- _Instructions to follow_:
Find the line holding "black brick G12:H12" in the entries below. Give it again exactly, along with every line after it up to and including the line holding "black brick H1".

- _Records shown_:
__________________________________________________

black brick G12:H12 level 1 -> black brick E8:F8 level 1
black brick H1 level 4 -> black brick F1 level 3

__________________________________________________

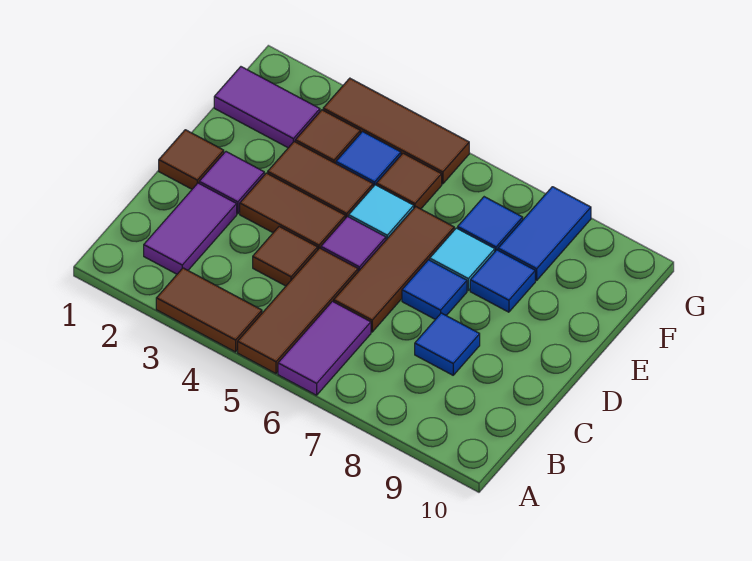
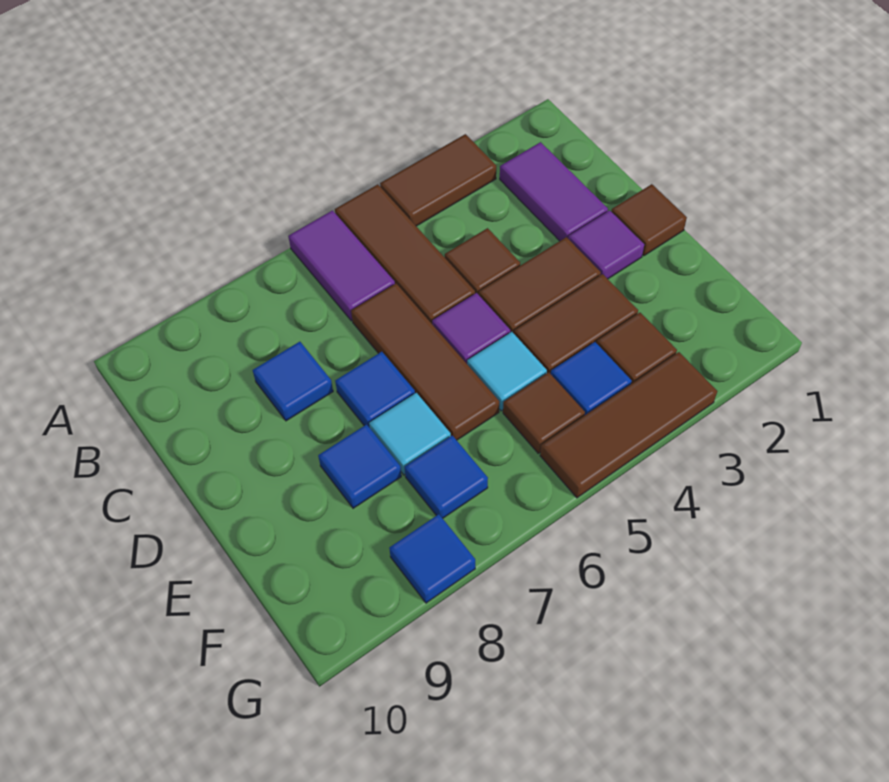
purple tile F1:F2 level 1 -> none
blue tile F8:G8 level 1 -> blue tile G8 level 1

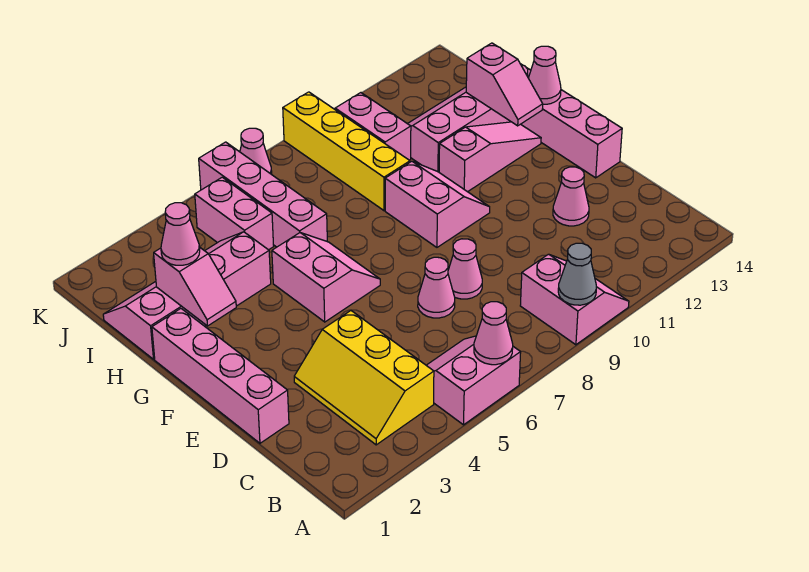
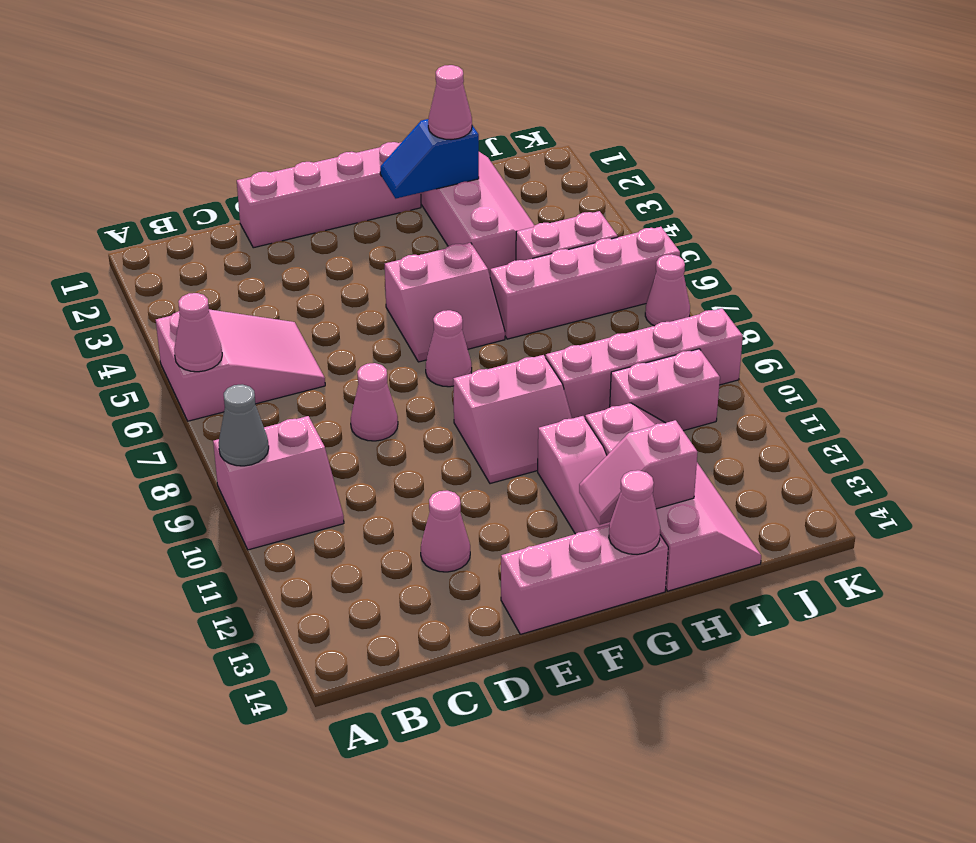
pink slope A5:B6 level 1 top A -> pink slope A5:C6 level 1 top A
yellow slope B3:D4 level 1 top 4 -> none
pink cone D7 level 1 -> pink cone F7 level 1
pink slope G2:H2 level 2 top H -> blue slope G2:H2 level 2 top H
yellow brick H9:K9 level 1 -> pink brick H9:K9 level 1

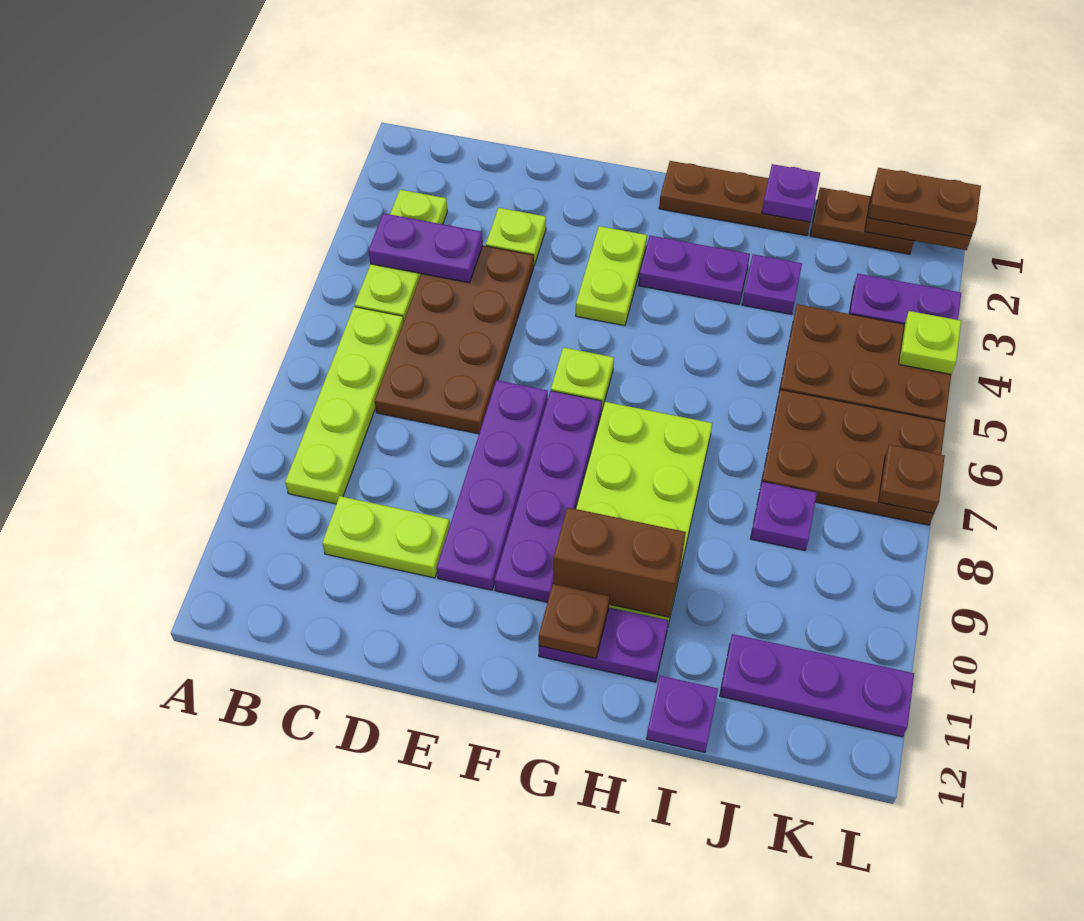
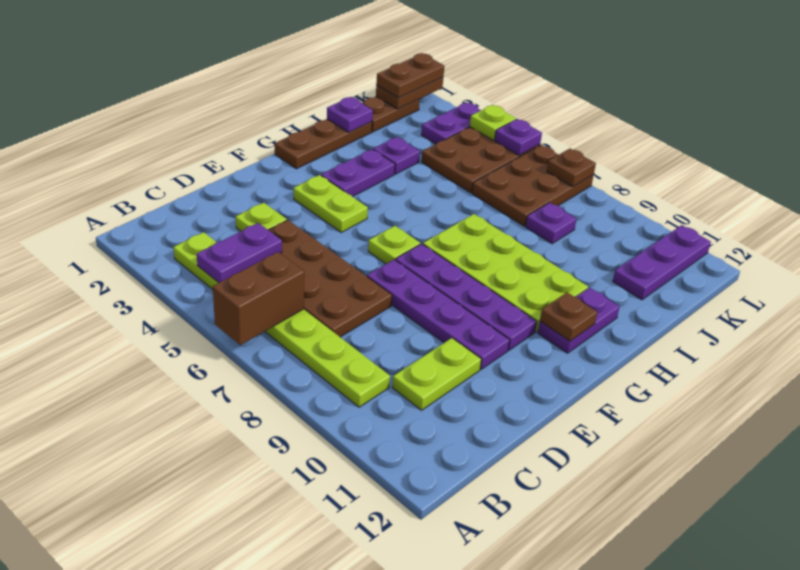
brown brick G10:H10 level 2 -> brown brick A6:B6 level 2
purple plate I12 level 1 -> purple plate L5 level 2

__________________________________________________

- _Solution for this exercise_:
black brick G12:H12 level 1 -> black brick E8:F8 level 1
black brick H1 level 4 -> black brick F1 level 3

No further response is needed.